WHAT IS REQUIRED :: From the entries below, return only the lines starting at the one that contains "grey dumbbell: [276,267,399,338]" and ending at the one that contains "pink spoon: [209,301,256,389]", exactly as they stand.

RECORDS TO USE ::
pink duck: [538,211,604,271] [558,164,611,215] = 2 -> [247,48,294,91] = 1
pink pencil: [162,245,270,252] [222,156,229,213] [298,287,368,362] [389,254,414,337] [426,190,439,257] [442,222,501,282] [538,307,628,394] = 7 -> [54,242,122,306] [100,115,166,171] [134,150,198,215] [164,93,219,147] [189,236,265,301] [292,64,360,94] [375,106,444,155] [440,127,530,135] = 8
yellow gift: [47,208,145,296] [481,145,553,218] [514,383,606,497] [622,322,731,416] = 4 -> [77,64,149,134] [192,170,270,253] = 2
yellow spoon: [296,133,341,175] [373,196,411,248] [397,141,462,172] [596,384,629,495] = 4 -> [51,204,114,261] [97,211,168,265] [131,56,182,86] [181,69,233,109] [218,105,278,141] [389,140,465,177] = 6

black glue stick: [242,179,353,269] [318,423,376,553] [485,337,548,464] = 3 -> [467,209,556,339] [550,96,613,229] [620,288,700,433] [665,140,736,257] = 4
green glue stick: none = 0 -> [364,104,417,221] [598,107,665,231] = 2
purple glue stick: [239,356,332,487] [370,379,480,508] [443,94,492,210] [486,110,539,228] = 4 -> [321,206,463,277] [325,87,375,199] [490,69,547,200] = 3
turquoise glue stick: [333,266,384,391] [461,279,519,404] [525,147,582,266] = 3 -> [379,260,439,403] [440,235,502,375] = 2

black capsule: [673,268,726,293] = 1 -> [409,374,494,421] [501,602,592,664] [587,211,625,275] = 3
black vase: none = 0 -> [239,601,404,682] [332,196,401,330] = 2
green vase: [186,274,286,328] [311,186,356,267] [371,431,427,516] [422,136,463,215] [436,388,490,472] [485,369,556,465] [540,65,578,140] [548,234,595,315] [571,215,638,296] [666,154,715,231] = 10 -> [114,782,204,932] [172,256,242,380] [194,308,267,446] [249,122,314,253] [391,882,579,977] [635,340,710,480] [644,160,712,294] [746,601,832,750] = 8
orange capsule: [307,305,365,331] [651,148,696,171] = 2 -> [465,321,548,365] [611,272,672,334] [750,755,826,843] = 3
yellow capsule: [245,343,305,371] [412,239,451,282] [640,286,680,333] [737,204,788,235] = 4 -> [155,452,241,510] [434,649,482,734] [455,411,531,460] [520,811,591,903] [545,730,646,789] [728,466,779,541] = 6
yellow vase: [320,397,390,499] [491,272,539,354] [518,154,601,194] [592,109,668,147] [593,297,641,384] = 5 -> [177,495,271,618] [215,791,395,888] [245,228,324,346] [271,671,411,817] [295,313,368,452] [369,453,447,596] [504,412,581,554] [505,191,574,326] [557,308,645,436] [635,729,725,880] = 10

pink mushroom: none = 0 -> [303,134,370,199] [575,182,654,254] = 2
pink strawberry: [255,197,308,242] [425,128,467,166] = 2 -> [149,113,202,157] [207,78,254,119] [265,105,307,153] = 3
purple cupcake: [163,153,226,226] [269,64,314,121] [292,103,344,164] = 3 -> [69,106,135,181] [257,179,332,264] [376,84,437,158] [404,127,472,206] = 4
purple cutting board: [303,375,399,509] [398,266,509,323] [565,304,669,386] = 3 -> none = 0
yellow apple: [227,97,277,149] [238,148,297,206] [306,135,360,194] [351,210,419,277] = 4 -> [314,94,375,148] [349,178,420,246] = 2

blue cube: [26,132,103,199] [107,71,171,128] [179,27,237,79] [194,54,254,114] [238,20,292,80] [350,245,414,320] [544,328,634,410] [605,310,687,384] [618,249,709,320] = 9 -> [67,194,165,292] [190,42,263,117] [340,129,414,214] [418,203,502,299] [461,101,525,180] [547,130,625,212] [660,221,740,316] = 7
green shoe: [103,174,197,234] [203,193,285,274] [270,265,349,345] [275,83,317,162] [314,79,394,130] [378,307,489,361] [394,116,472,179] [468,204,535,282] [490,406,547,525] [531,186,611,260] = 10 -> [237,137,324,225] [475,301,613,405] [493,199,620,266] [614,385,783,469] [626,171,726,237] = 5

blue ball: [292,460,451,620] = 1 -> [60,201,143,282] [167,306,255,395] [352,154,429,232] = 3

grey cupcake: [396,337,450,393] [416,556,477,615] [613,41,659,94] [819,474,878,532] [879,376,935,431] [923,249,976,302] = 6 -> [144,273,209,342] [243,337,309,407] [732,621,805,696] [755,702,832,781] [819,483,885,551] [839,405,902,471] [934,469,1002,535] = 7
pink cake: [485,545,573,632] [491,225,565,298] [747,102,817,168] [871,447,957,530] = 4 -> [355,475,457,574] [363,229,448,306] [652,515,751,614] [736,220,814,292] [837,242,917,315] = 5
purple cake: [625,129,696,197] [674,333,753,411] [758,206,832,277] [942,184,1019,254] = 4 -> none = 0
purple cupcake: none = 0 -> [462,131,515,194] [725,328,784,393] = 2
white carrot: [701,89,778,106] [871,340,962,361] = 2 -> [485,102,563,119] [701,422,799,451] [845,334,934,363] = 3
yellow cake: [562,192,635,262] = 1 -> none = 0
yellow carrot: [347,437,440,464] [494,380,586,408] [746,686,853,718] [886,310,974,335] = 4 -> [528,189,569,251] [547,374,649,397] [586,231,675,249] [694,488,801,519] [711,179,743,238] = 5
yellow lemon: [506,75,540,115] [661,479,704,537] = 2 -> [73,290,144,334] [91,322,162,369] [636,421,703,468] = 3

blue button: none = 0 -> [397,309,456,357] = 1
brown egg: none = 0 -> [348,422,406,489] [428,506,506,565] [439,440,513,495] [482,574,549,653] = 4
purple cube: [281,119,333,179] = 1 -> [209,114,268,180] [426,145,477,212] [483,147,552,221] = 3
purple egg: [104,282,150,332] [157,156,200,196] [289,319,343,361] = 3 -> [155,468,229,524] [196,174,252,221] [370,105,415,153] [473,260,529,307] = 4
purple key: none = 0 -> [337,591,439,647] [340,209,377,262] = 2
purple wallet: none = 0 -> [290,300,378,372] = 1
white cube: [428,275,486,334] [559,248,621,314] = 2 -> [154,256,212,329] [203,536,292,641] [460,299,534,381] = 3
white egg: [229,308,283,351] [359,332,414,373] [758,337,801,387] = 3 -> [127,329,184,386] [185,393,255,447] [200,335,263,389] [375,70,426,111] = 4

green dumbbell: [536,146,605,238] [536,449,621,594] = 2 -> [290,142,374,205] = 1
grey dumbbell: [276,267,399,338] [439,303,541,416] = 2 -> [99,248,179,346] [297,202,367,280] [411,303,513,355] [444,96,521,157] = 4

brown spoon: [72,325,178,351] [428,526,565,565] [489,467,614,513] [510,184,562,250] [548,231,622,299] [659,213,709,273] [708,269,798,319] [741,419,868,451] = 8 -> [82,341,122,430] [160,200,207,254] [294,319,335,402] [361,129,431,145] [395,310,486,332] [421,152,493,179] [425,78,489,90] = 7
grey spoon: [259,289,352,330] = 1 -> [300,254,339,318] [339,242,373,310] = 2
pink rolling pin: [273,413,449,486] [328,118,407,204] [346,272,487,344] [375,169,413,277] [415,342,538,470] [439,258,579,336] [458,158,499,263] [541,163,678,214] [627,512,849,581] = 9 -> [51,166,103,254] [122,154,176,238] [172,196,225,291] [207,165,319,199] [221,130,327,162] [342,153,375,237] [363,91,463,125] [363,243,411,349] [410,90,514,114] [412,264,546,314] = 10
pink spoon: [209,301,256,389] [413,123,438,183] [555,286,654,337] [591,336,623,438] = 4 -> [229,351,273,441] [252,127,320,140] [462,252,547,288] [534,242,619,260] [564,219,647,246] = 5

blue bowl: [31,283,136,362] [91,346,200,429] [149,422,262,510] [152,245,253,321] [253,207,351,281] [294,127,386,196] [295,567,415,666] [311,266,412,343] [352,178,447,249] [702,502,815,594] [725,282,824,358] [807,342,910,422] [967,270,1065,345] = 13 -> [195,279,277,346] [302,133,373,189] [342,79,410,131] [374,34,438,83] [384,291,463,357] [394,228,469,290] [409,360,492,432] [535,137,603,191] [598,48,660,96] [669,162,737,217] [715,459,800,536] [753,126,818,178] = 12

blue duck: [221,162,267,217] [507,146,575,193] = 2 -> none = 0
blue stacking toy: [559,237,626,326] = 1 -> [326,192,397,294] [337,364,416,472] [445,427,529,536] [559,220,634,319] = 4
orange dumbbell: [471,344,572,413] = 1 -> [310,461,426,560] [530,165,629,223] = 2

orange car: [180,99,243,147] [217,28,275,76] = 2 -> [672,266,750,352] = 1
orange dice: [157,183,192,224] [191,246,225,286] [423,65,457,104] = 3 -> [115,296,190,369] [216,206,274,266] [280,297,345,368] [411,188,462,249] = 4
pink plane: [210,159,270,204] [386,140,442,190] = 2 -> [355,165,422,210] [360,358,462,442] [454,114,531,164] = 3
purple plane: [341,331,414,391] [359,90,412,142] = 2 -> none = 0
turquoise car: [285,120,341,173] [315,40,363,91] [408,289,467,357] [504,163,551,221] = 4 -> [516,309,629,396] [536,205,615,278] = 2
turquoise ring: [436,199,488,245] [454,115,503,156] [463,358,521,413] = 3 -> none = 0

RESPONSE BOX ::
grey dumbbell: [276,267,399,338] [439,303,541,416] = 2 -> [99,248,179,346] [297,202,367,280] [411,303,513,355] [444,96,521,157] = 4

brown spoon: [72,325,178,351] [428,526,565,565] [489,467,614,513] [510,184,562,250] [548,231,622,299] [659,213,709,273] [708,269,798,319] [741,419,868,451] = 8 -> [82,341,122,430] [160,200,207,254] [294,319,335,402] [361,129,431,145] [395,310,486,332] [421,152,493,179] [425,78,489,90] = 7
grey spoon: [259,289,352,330] = 1 -> [300,254,339,318] [339,242,373,310] = 2
pink rolling pin: [273,413,449,486] [328,118,407,204] [346,272,487,344] [375,169,413,277] [415,342,538,470] [439,258,579,336] [458,158,499,263] [541,163,678,214] [627,512,849,581] = 9 -> [51,166,103,254] [122,154,176,238] [172,196,225,291] [207,165,319,199] [221,130,327,162] [342,153,375,237] [363,91,463,125] [363,243,411,349] [410,90,514,114] [412,264,546,314] = 10
pink spoon: [209,301,256,389] [413,123,438,183] [555,286,654,337] [591,336,623,438] = 4 -> [229,351,273,441] [252,127,320,140] [462,252,547,288] [534,242,619,260] [564,219,647,246] = 5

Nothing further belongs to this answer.